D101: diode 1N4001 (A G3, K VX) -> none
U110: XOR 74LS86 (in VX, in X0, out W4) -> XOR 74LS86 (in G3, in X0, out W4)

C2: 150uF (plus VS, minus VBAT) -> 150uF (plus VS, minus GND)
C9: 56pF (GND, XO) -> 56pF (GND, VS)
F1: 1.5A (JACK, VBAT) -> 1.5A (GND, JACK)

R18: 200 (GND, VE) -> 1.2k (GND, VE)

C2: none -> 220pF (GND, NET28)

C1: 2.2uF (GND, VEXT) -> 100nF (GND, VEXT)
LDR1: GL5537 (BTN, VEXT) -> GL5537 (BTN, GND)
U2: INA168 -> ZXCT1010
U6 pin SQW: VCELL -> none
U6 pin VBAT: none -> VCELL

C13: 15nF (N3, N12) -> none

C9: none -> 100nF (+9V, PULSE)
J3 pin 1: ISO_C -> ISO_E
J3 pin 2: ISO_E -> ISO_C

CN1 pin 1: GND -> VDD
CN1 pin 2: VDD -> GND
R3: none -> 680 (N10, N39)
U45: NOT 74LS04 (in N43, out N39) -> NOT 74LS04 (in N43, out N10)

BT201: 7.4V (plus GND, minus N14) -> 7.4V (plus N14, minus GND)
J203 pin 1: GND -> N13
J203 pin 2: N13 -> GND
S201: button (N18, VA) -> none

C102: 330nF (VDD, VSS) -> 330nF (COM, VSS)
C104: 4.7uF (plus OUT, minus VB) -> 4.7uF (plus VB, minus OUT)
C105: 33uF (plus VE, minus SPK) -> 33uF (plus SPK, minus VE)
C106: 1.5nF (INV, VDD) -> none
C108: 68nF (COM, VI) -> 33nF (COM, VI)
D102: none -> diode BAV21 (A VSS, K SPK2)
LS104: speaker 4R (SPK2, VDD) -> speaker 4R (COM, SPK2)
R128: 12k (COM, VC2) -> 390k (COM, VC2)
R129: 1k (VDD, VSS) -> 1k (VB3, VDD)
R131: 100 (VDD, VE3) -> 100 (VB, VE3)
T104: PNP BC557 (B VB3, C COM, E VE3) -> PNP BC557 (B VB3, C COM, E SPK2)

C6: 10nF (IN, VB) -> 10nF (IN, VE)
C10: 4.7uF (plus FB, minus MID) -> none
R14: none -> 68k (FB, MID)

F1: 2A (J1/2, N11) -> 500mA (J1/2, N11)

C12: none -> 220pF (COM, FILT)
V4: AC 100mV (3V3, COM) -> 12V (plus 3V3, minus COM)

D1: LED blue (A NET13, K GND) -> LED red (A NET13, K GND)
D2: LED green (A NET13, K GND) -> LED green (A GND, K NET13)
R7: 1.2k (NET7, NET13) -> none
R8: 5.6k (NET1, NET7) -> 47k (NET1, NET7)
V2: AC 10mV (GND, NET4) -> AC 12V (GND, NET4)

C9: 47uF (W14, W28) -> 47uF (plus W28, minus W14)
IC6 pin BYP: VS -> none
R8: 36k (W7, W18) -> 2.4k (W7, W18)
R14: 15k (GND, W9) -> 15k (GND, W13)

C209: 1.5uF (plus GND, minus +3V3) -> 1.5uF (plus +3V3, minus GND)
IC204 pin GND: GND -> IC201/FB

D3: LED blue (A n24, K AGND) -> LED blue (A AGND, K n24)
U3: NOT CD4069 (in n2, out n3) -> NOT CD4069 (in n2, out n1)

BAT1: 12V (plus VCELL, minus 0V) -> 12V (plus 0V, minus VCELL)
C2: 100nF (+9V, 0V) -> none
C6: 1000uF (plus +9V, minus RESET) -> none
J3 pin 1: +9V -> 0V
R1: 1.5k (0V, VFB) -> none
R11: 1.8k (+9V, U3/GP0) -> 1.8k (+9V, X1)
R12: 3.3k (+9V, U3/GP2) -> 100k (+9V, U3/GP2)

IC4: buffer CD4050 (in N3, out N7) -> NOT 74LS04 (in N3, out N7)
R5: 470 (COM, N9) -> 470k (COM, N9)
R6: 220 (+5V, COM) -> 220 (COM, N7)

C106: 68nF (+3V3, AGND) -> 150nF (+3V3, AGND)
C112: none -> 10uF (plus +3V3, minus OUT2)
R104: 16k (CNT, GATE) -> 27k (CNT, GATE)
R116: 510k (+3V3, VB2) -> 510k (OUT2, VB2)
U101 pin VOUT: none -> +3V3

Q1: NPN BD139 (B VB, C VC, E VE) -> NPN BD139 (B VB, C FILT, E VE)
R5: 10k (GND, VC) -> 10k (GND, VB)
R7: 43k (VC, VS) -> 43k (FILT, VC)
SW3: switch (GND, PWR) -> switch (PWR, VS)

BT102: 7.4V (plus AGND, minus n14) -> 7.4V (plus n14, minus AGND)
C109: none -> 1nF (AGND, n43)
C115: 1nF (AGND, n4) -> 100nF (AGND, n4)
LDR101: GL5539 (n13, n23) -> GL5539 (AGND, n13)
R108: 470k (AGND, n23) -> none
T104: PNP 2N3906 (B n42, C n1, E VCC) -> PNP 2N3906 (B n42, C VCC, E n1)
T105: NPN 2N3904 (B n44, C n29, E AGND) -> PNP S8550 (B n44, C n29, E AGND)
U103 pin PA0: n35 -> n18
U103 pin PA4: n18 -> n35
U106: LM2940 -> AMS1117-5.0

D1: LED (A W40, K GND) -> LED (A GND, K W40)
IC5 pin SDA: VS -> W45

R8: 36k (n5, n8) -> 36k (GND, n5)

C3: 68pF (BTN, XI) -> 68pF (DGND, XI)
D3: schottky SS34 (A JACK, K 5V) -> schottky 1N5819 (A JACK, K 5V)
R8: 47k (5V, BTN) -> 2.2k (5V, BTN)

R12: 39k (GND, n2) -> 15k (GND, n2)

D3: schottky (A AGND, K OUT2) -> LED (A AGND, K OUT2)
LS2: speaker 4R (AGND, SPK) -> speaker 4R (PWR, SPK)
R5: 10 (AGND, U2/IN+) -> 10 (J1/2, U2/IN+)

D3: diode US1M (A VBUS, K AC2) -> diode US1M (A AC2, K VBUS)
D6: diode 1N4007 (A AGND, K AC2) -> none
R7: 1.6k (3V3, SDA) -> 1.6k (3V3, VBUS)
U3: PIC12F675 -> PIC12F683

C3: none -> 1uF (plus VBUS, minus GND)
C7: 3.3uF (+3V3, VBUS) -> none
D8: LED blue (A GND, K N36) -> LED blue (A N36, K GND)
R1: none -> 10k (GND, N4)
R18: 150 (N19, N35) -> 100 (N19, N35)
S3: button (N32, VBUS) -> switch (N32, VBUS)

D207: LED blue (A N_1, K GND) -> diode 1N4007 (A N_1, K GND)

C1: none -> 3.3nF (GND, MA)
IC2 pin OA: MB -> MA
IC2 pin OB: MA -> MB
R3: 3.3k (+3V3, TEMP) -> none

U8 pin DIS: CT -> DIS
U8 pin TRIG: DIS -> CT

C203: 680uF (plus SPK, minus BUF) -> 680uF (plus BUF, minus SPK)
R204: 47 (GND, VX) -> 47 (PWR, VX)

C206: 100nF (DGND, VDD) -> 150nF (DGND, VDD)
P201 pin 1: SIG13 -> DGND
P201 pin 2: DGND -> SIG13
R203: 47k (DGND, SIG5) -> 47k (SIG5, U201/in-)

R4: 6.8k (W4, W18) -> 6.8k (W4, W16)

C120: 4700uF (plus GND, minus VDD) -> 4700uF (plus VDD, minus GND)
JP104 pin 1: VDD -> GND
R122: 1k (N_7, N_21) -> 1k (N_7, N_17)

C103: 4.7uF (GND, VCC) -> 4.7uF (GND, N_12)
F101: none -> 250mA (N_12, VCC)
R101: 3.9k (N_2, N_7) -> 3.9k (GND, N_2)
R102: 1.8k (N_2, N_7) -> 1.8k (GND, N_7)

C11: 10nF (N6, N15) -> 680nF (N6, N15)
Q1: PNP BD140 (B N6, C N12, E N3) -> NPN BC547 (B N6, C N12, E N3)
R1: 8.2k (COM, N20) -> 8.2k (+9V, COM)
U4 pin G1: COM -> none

====================

◆ **What you should do**
Starting at the line that has "R1: 1.5k (0V, VFB) -> none" in the records above, restate word for word every line until the one that has "U101 pin VOUT: none -> +3V3", and include that one as well.

◆ **Problem solution**
R1: 1.5k (0V, VFB) -> none
R11: 1.8k (+9V, U3/GP0) -> 1.8k (+9V, X1)
R12: 3.3k (+9V, U3/GP2) -> 100k (+9V, U3/GP2)

IC4: buffer CD4050 (in N3, out N7) -> NOT 74LS04 (in N3, out N7)
R5: 470 (COM, N9) -> 470k (COM, N9)
R6: 220 (+5V, COM) -> 220 (COM, N7)

C106: 68nF (+3V3, AGND) -> 150nF (+3V3, AGND)
C112: none -> 10uF (plus +3V3, minus OUT2)
R104: 16k (CNT, GATE) -> 27k (CNT, GATE)
R116: 510k (+3V3, VB2) -> 510k (OUT2, VB2)
U101 pin VOUT: none -> +3V3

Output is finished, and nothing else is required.